Content starts

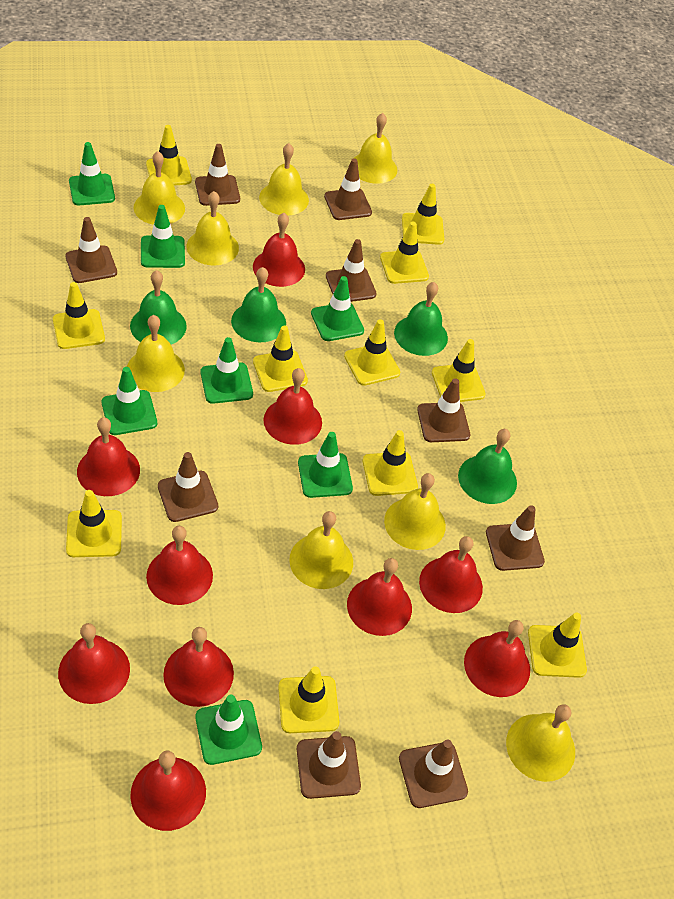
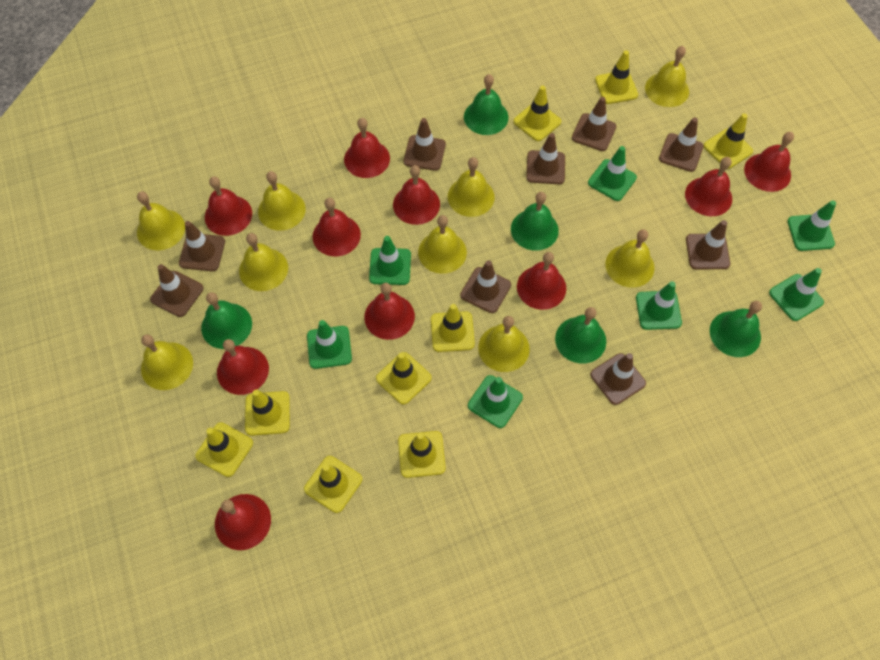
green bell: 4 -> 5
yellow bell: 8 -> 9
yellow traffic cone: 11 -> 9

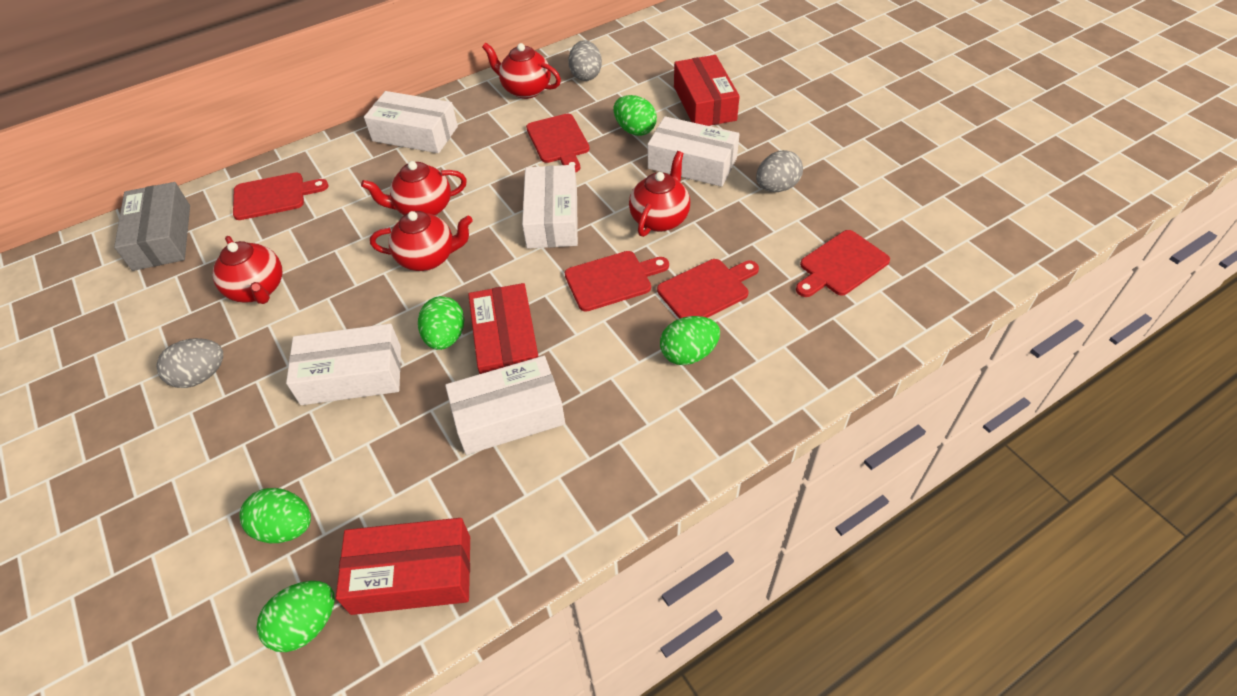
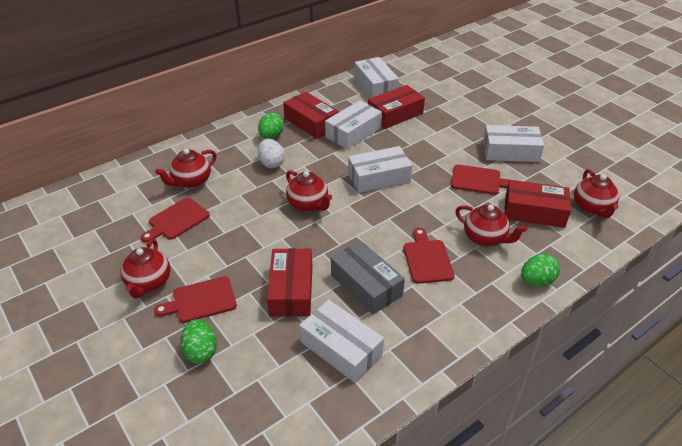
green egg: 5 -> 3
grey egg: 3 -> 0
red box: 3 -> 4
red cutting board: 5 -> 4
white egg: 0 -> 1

Content ends

ASSIGNED TASK
Repeat the entries verbatim; no pictures.

ANSWER TO THE PROBLEM
green bell: 4 -> 5
yellow bell: 8 -> 9
yellow traffic cone: 11 -> 9

green egg: 5 -> 3
grey egg: 3 -> 0
red box: 3 -> 4
red cutting board: 5 -> 4
white egg: 0 -> 1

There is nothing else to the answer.